> Source material:
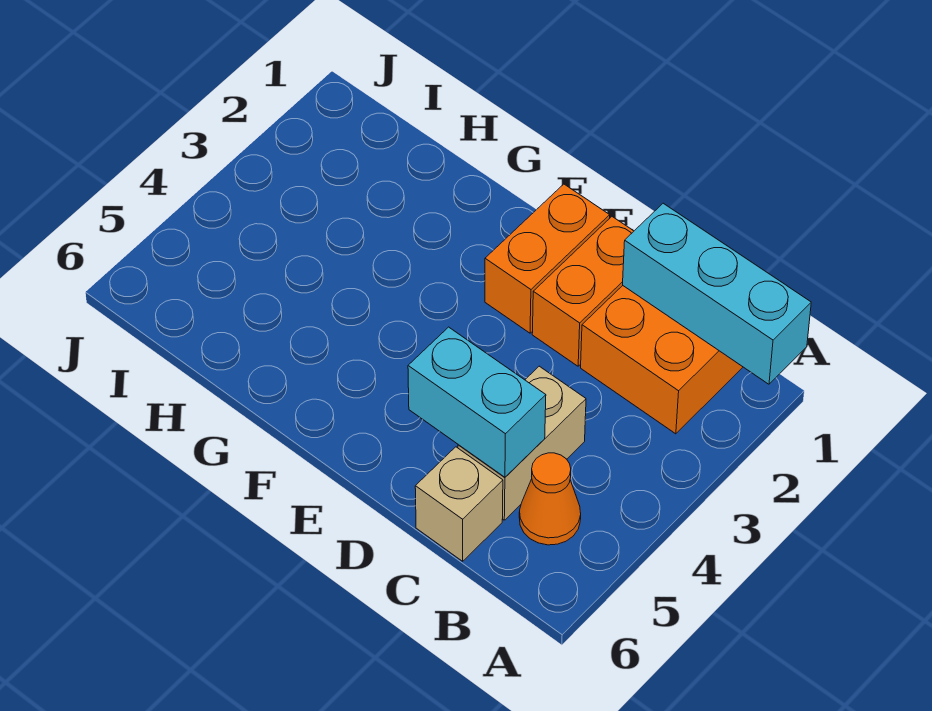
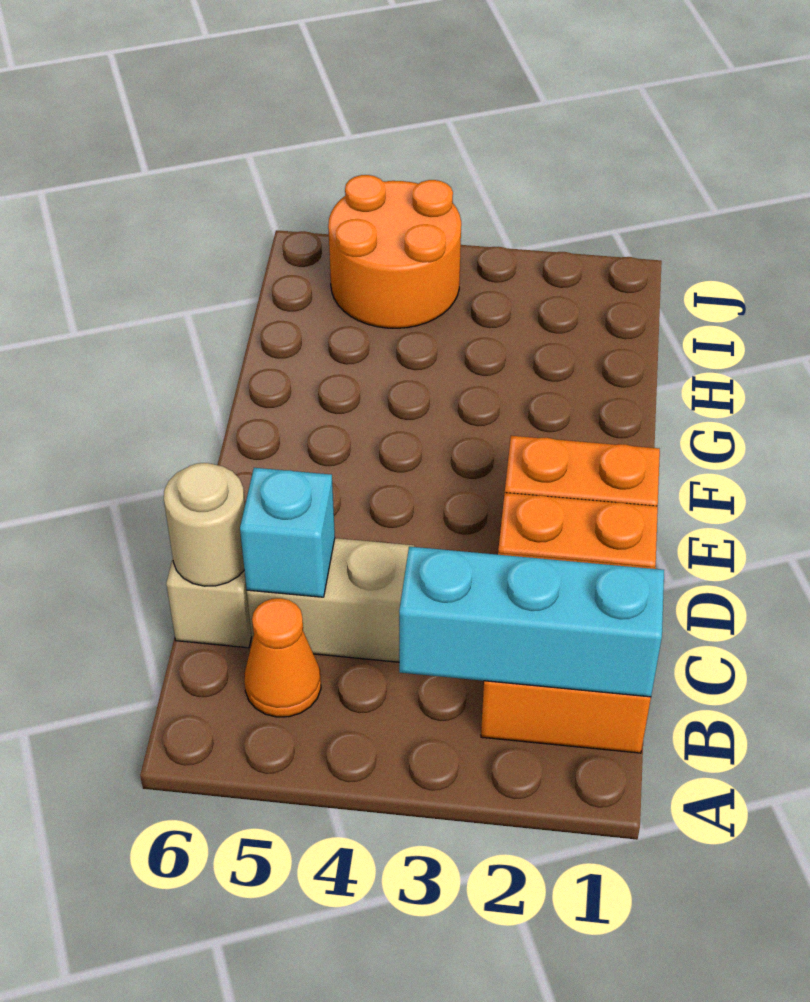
cyan brick A1:C1 level 2 -> cyan brick B1:B3 level 2
cyan brick C5:D5 level 2 -> cyan brick C5 level 2
none -> tan round brick C6 level 2
none -> orange round brick I4:J5 level 1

> Task to complete: The material shown above is to be repeated verbatim, and its pictures are to be omitted.

> Solution to this exercise:
cyan brick A1:C1 level 2 -> cyan brick B1:B3 level 2
cyan brick C5:D5 level 2 -> cyan brick C5 level 2
none -> tan round brick C6 level 2
none -> orange round brick I4:J5 level 1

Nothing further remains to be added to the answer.